* YOUR ASSIGNMENT
Count all lines holding "turquoise" in the data below and say the number, nothing more.

* DATASET EXTRACT
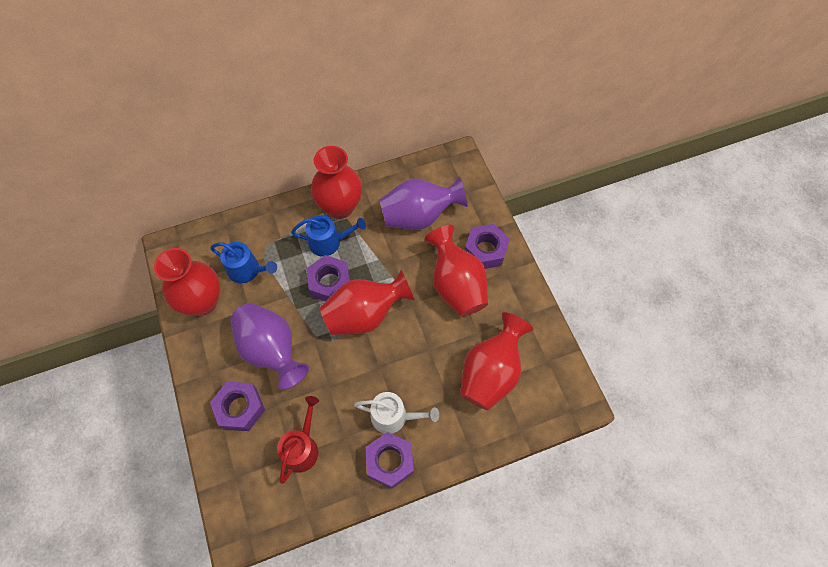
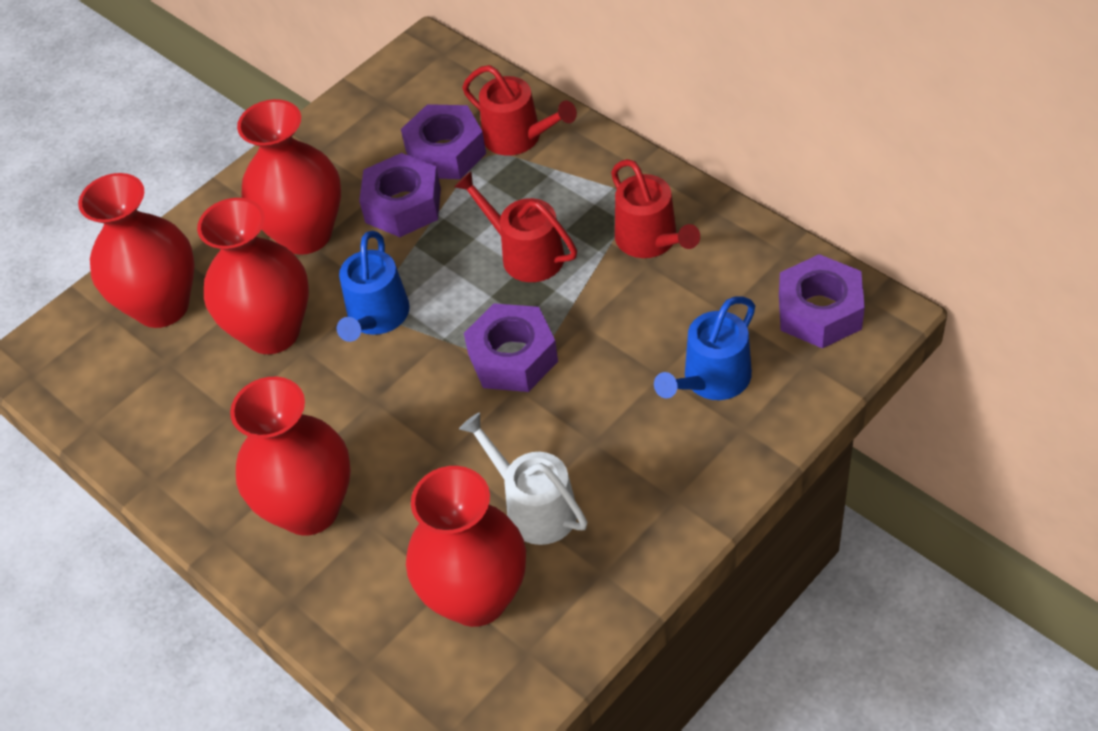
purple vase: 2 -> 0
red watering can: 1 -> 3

---

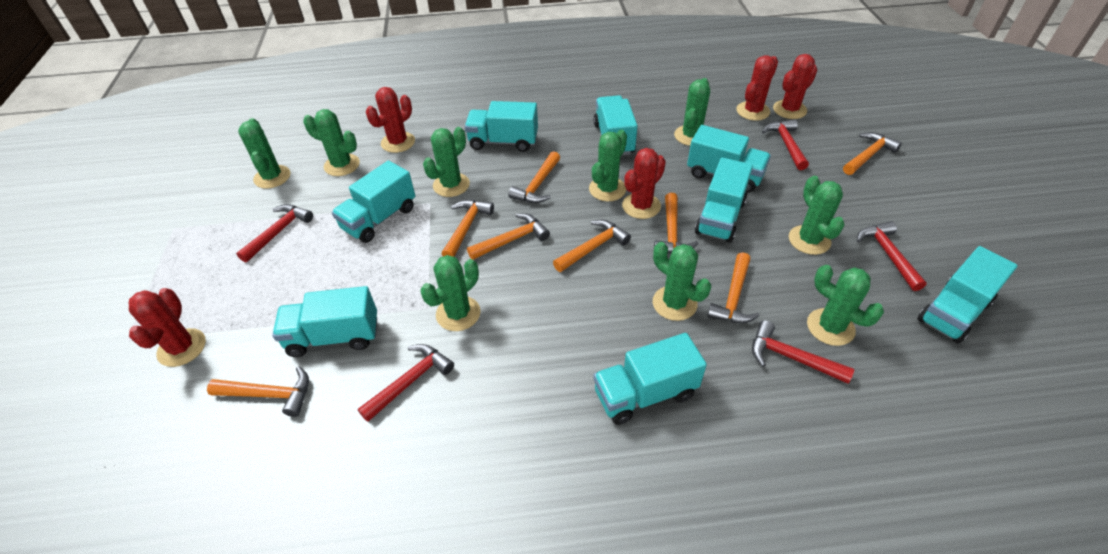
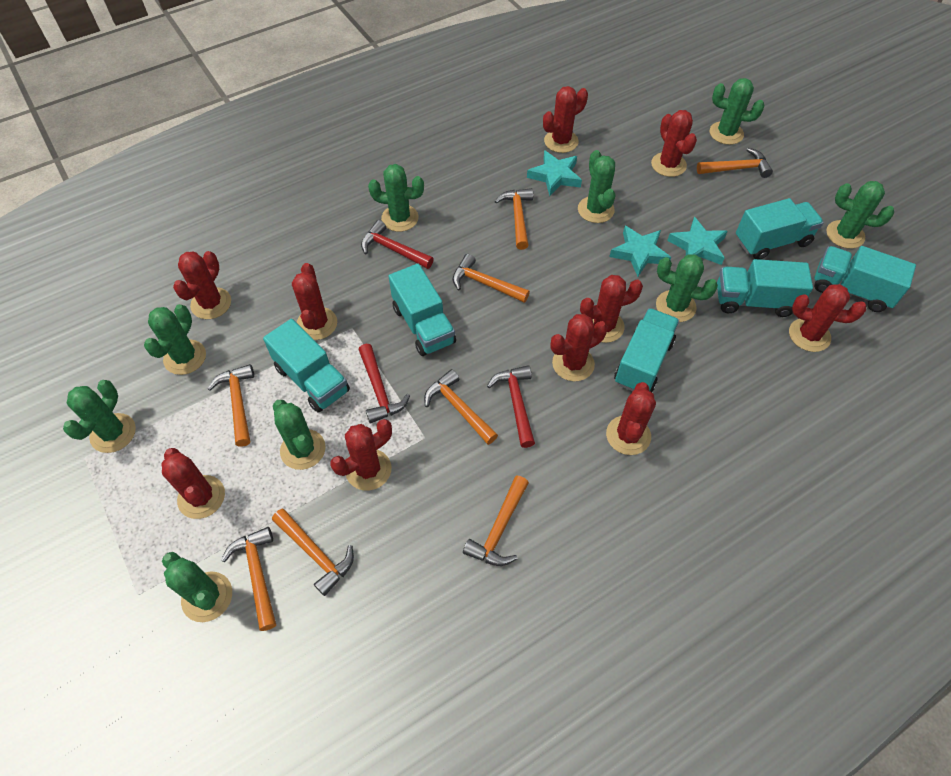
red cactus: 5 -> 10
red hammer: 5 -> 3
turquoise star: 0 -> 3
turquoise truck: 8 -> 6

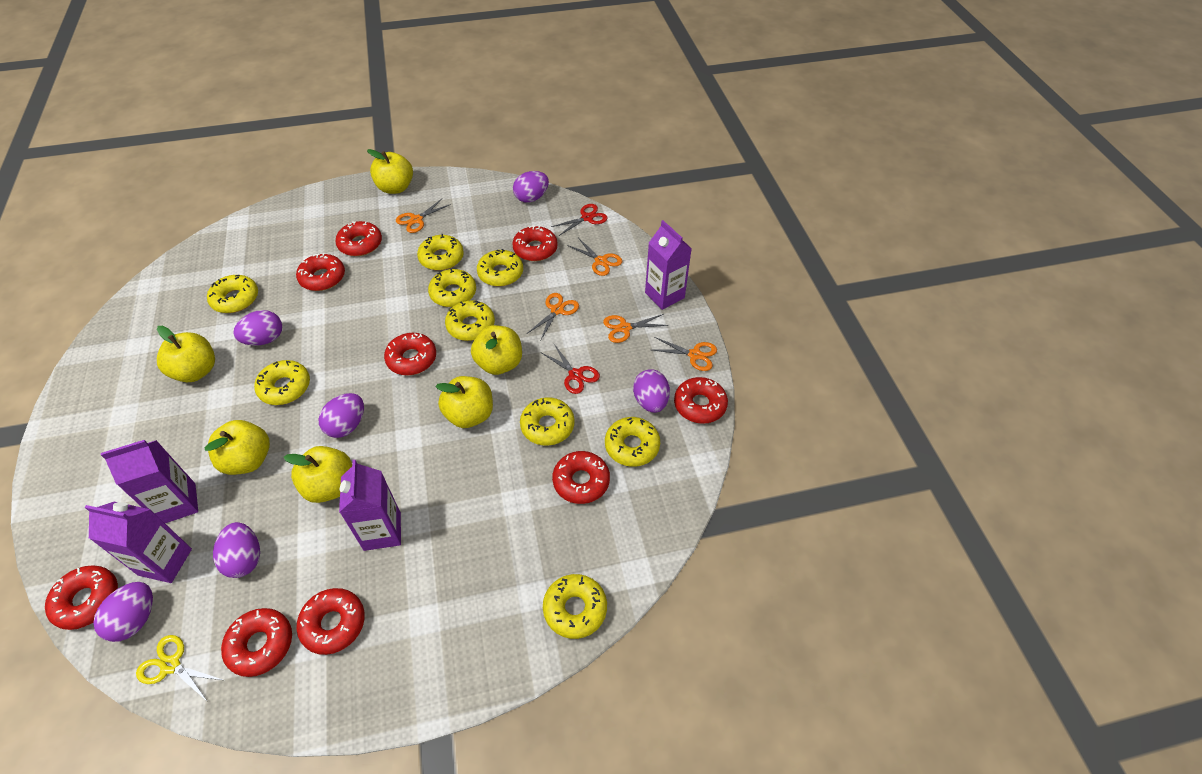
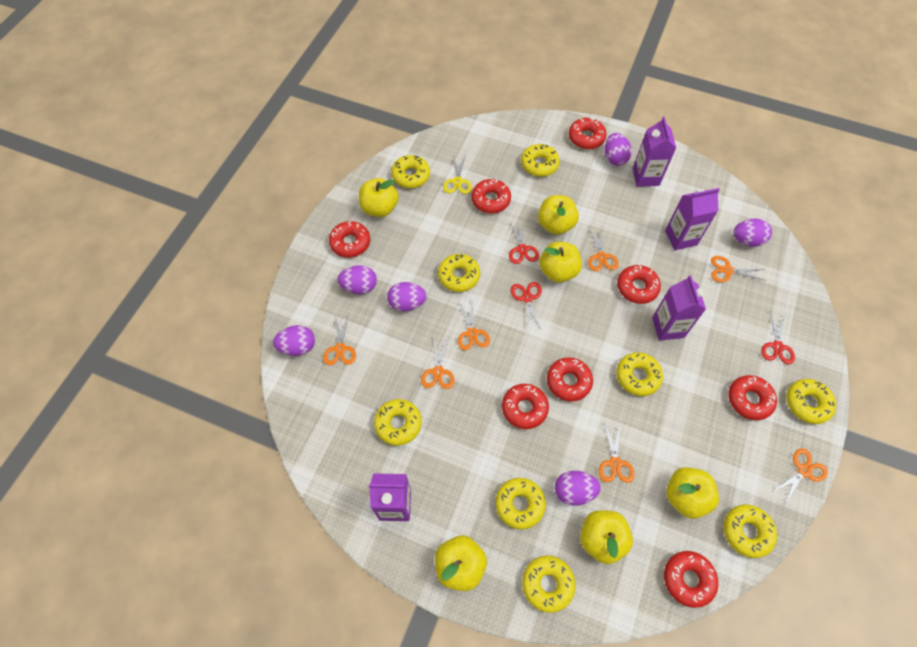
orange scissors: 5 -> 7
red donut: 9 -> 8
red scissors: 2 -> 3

* REPLY
2